Extracted entries Start Marker
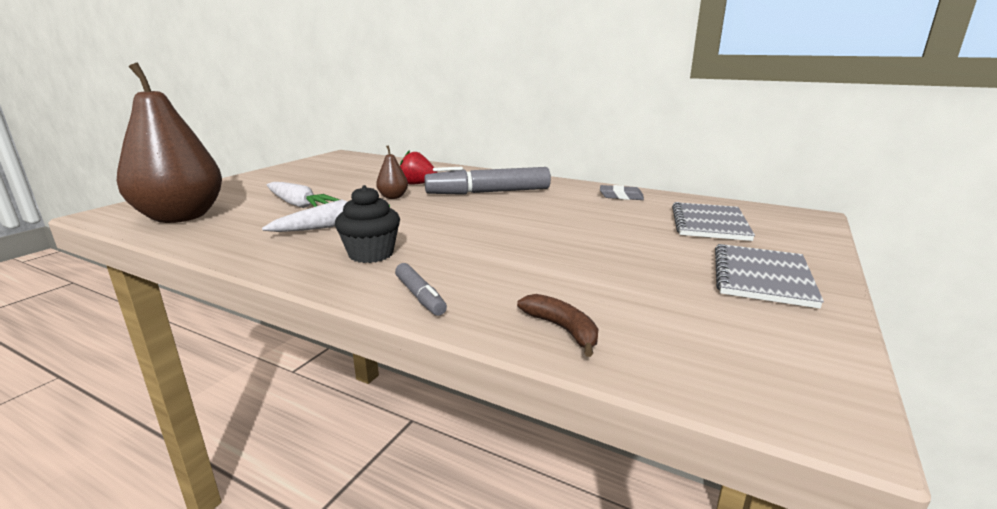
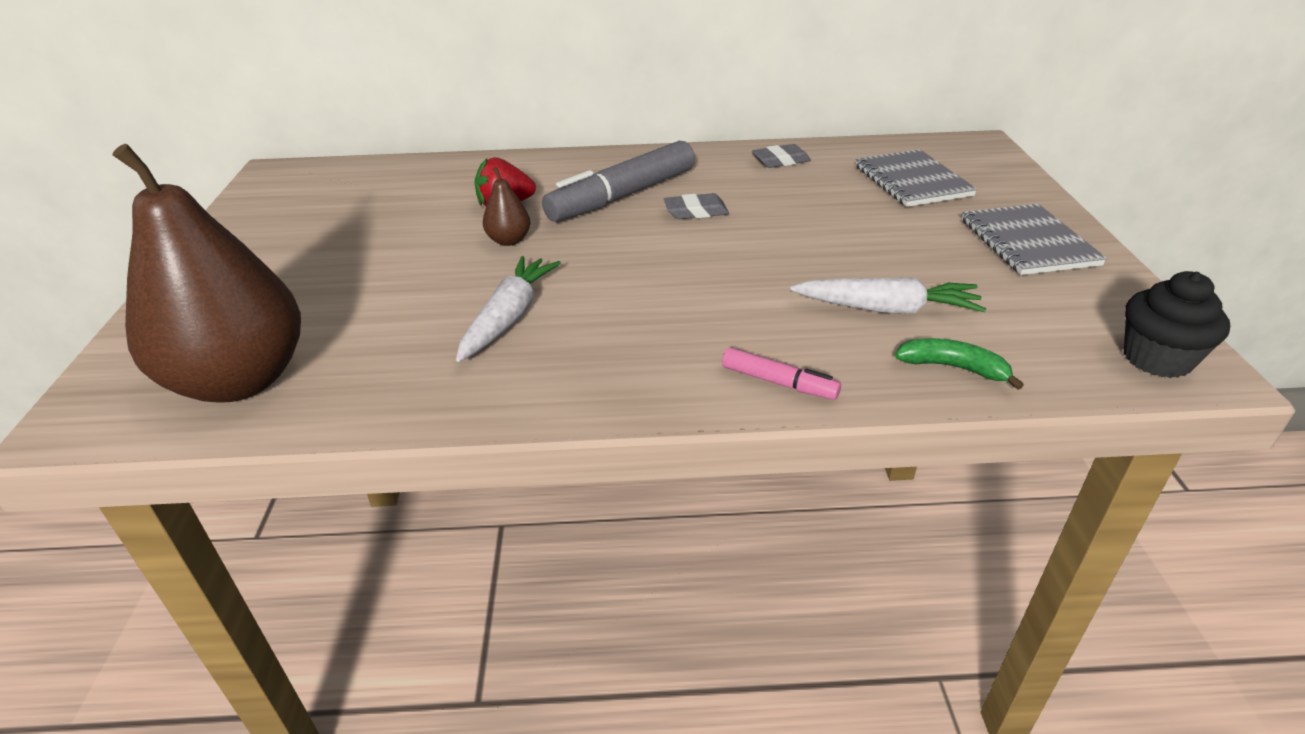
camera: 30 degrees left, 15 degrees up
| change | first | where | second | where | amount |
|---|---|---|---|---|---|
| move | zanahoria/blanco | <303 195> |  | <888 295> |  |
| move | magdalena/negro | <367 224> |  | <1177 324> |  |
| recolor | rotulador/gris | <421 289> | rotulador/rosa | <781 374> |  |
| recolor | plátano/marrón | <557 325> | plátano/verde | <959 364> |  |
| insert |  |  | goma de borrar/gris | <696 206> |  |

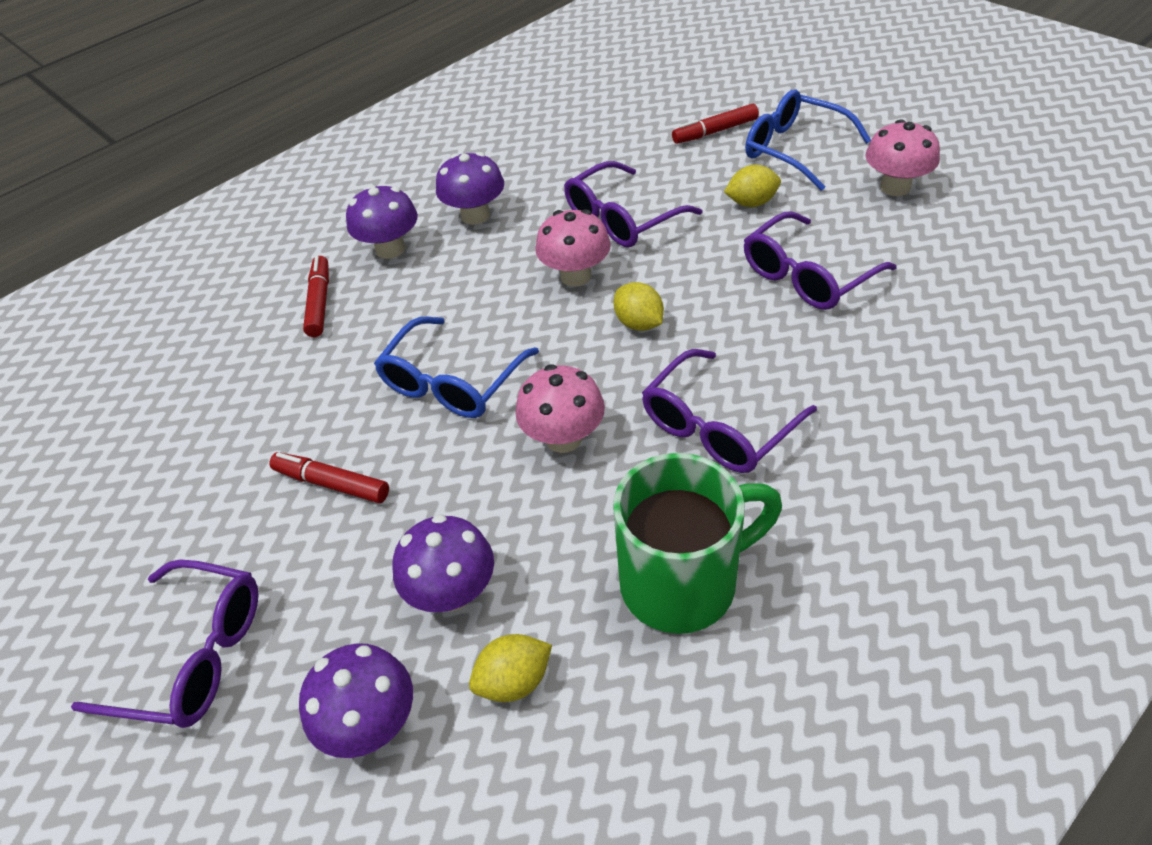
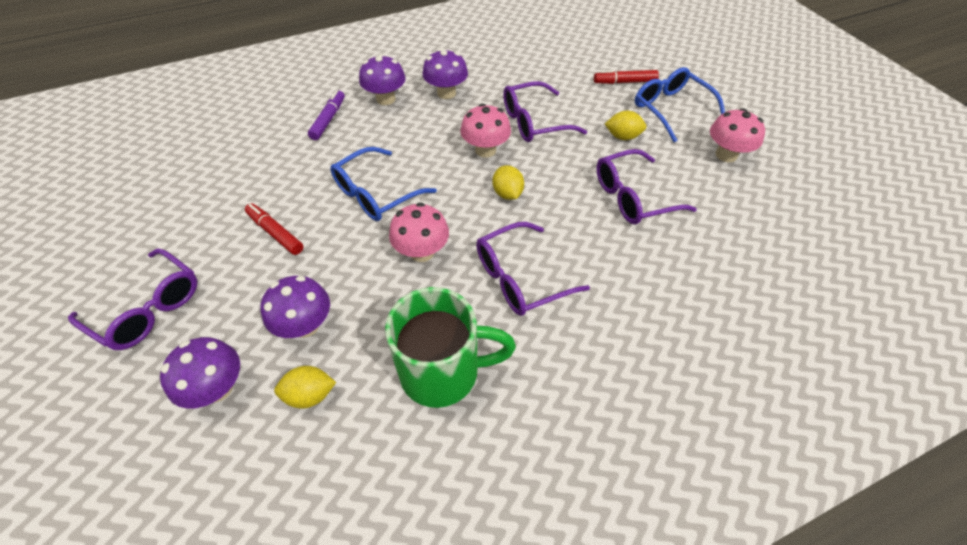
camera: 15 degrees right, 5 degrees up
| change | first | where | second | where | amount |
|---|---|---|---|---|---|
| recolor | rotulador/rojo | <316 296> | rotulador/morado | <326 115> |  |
Extracted entries End Marker
Extracted entries Start Marker
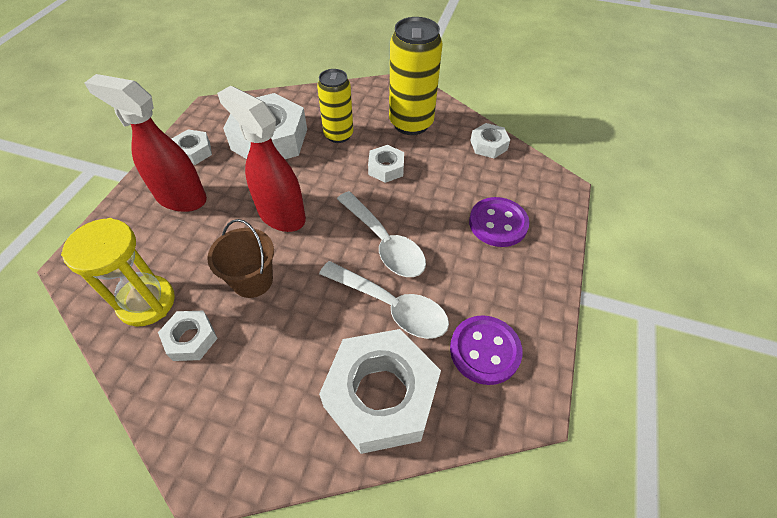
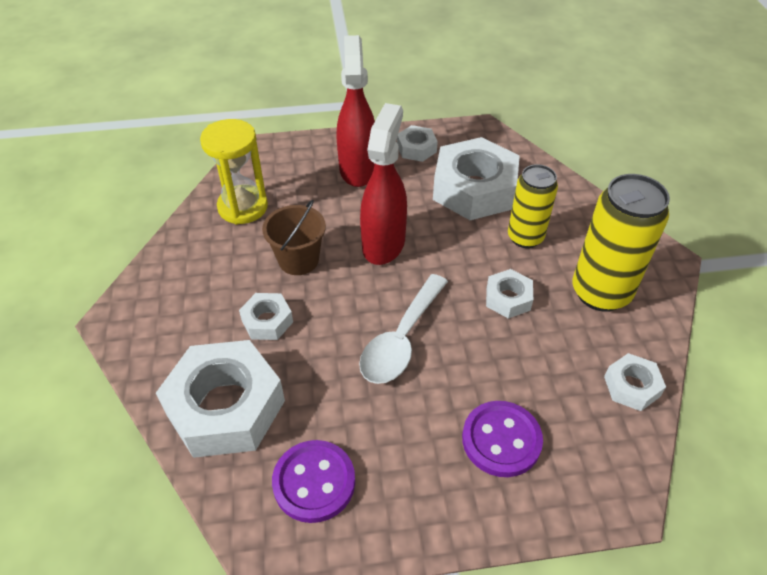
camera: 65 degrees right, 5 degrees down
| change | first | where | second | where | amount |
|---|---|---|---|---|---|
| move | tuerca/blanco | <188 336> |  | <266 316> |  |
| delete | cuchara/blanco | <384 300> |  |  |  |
Extracted entries End Marker
Retype exactly, and only, the lines above from the one where "camera: 30 degrees left, 15 degrees up" occurs up to and including the one where "recolor | plátano/marrón" occurs.

camera: 30 degrees left, 15 degrees up
| change | first | where | second | where | amount |
|---|---|---|---|---|---|
| move | zanahoria/blanco | <303 195> |  | <888 295> |  |
| move | magdalena/negro | <367 224> |  | <1177 324> |  |
| recolor | rotulador/gris | <421 289> | rotulador/rosa | <781 374> |  |
| recolor | plátano/marrón | <557 325> | plátano/verde | <959 364> |  |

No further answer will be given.